- Opening Delimiter -

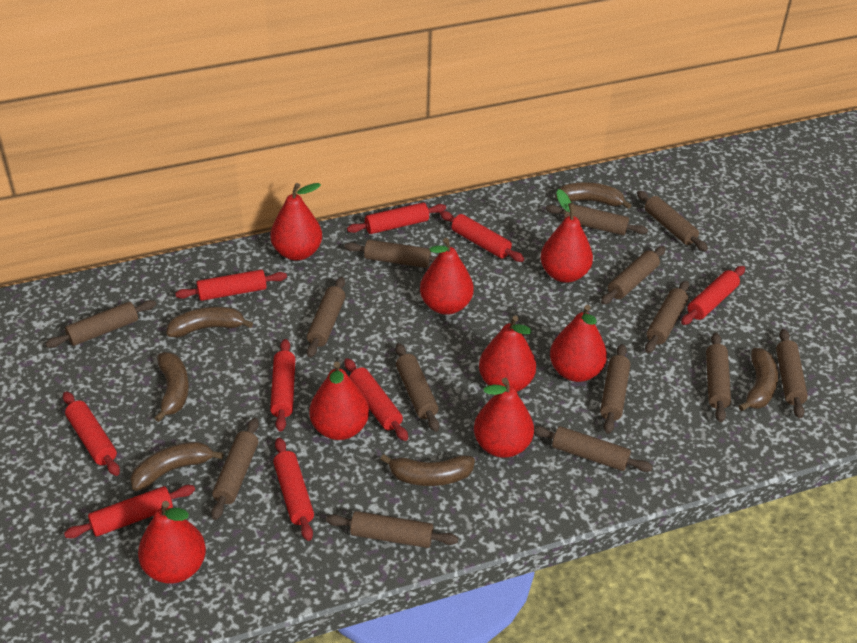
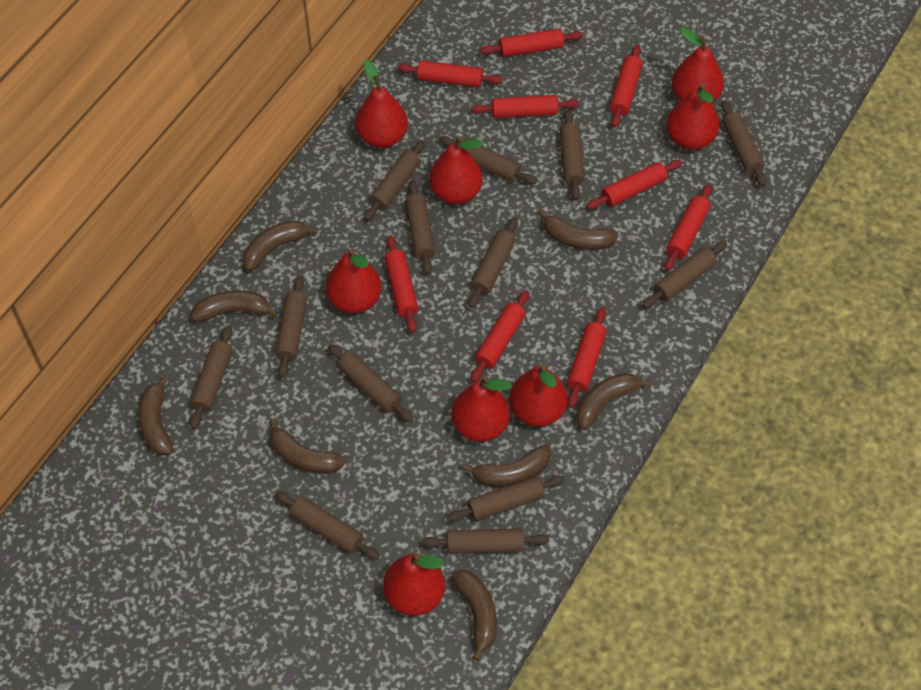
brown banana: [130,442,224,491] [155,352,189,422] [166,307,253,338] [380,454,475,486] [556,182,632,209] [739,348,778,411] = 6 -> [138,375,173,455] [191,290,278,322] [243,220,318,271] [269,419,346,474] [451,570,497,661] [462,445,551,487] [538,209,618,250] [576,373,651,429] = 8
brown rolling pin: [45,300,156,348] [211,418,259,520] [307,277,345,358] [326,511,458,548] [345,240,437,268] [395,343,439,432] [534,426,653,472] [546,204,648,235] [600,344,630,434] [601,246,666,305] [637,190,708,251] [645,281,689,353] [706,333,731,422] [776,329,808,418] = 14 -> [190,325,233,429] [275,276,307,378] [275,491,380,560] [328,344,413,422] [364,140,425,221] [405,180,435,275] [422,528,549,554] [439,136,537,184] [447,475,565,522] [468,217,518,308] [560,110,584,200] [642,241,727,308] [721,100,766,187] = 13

- Closing Delimiter -
- Opening Delimiter -

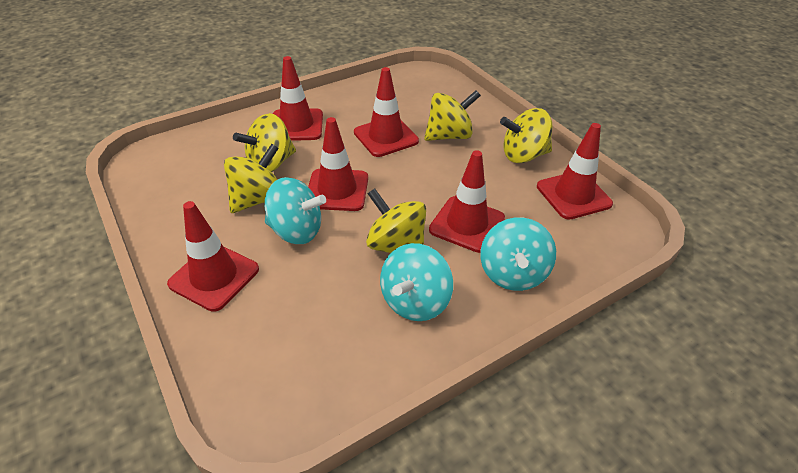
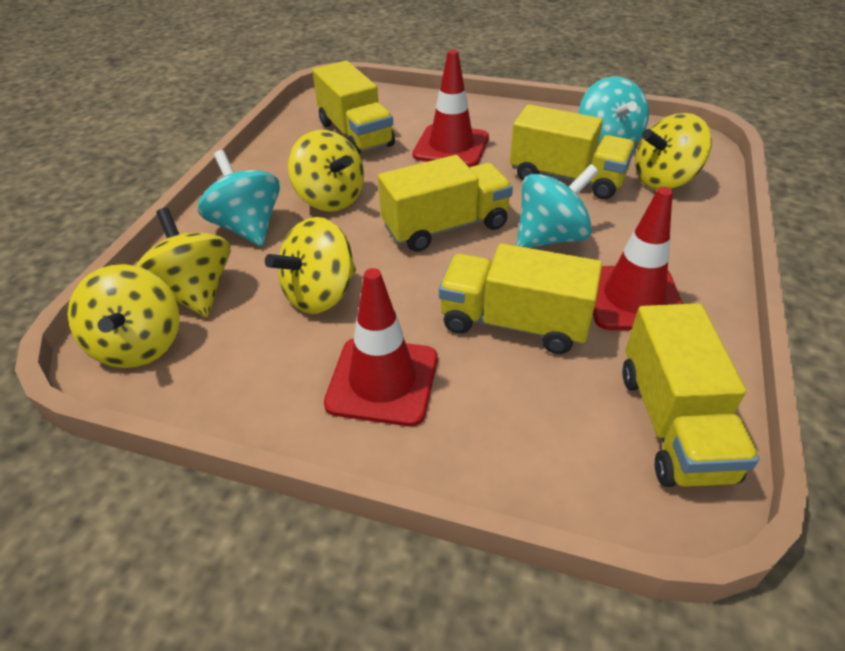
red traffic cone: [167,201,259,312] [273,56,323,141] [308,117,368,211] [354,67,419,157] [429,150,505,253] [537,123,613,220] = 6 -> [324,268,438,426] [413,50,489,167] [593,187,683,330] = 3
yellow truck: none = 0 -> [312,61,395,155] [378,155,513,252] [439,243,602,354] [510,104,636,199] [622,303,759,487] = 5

- Closing Delimiter -
- Opening Delimiter -

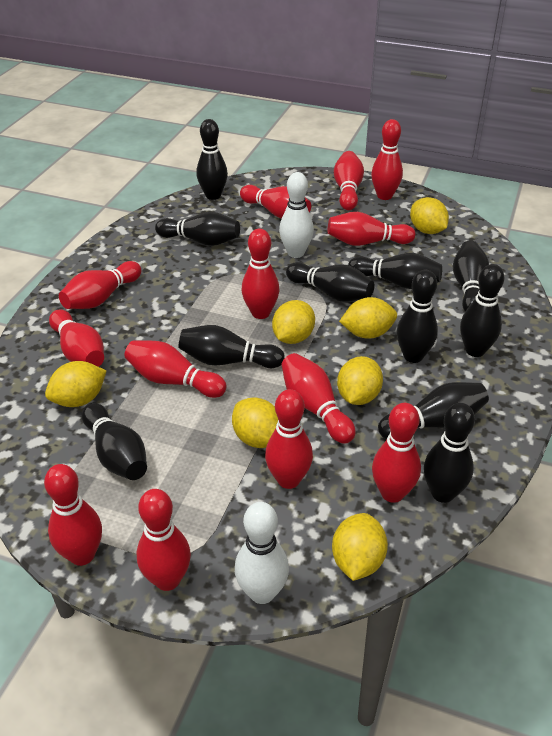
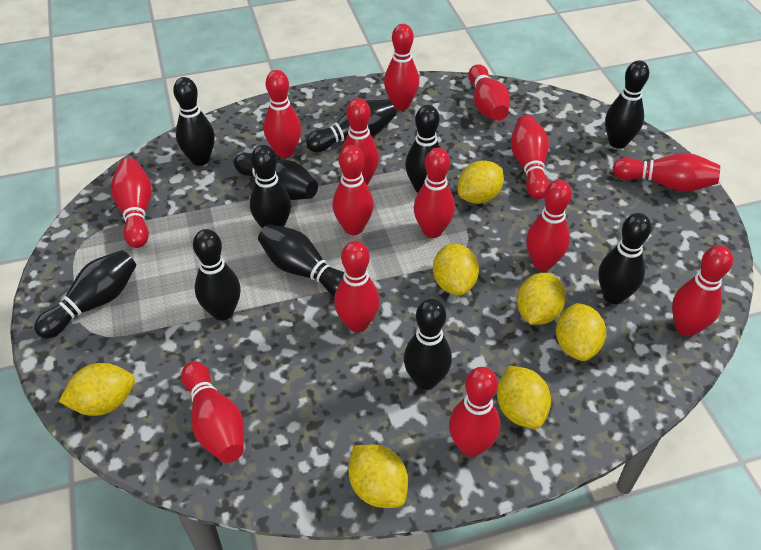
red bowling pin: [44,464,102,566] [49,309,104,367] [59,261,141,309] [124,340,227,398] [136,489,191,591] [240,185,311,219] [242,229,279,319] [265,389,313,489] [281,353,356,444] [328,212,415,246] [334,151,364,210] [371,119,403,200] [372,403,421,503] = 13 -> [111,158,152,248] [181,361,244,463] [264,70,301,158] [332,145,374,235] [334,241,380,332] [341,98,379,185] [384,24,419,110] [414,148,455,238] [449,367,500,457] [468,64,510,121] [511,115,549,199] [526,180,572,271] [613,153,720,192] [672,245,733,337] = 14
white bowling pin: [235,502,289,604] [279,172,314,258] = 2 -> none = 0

- Closing Delimiter -

What is being asked -
Above are the entries. Output exactly the lines beginning with the line that has "red traffic cone: [167,201,259,312]" and ending with the line that has "yellow truck: none".

Output for this task -
red traffic cone: [167,201,259,312] [273,56,323,141] [308,117,368,211] [354,67,419,157] [429,150,505,253] [537,123,613,220] = 6 -> [324,268,438,426] [413,50,489,167] [593,187,683,330] = 3
yellow truck: none = 0 -> [312,61,395,155] [378,155,513,252] [439,243,602,354] [510,104,636,199] [622,303,759,487] = 5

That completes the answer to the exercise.